| REQUIREMENT |
When the data below is printed, every line must match exactly and the images must be absent.

════════════════

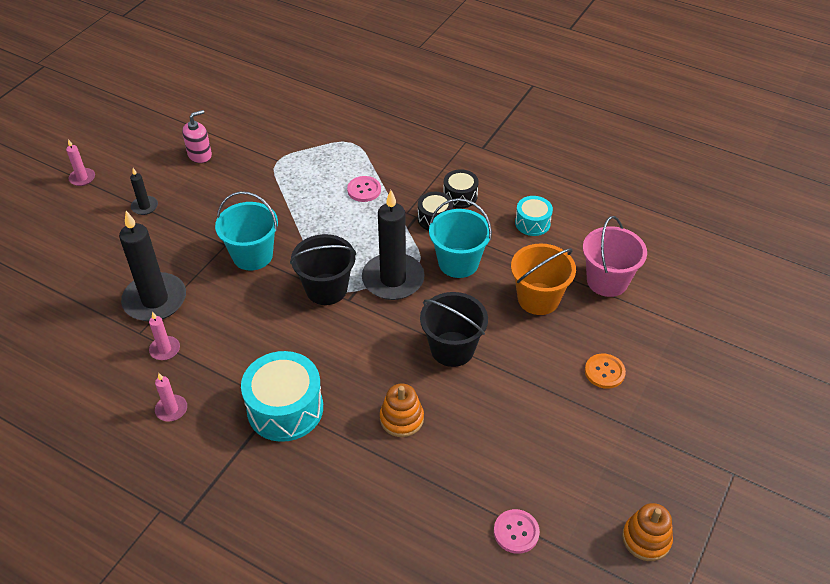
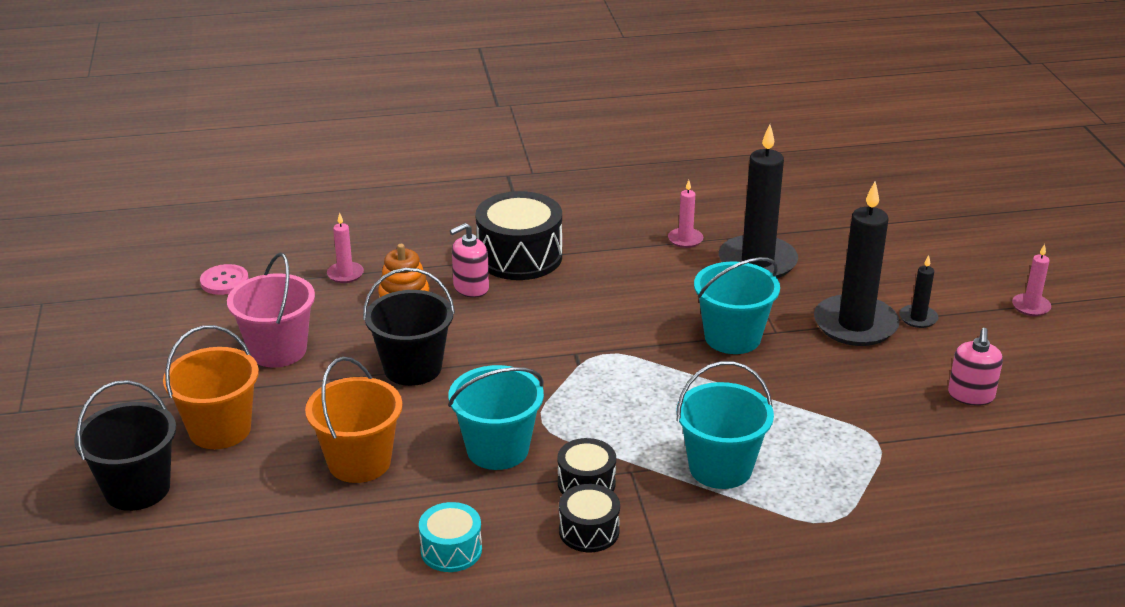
camera: 140 degrees right, 15 degrees down
pink candle [155,373,187,421] -> pink candle moved to [327,212,364,283]
turquoise drum [241,351,323,442] -> black drum [475,191,562,280]
black bucket [290,234,356,305] -> black bucket moved to [74,380,176,511]
pink button [347,176,381,202] -> turquoise bucket [677,361,774,489]
black candle [362,190,425,300] -> black candle moved to [814,181,900,346]
pink bucket [583,216,647,297] -> pink bucket moved to [227,253,315,368]
orange button [585,353,626,389] -> orange bucket [163,325,259,449]
orange stacking toy [622,503,673,561] -> none
none -> pink soap dispenser [450,223,489,298]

════════════════

| EXERCISE SOLUTION |
camera: 140 degrees right, 15 degrees down
pink candle [155,373,187,421] -> pink candle moved to [327,212,364,283]
turquoise drum [241,351,323,442] -> black drum [475,191,562,280]
black bucket [290,234,356,305] -> black bucket moved to [74,380,176,511]
pink button [347,176,381,202] -> turquoise bucket [677,361,774,489]
black candle [362,190,425,300] -> black candle moved to [814,181,900,346]
pink bucket [583,216,647,297] -> pink bucket moved to [227,253,315,368]
orange button [585,353,626,389] -> orange bucket [163,325,259,449]
orange stacking toy [622,503,673,561] -> none
none -> pink soap dispenser [450,223,489,298]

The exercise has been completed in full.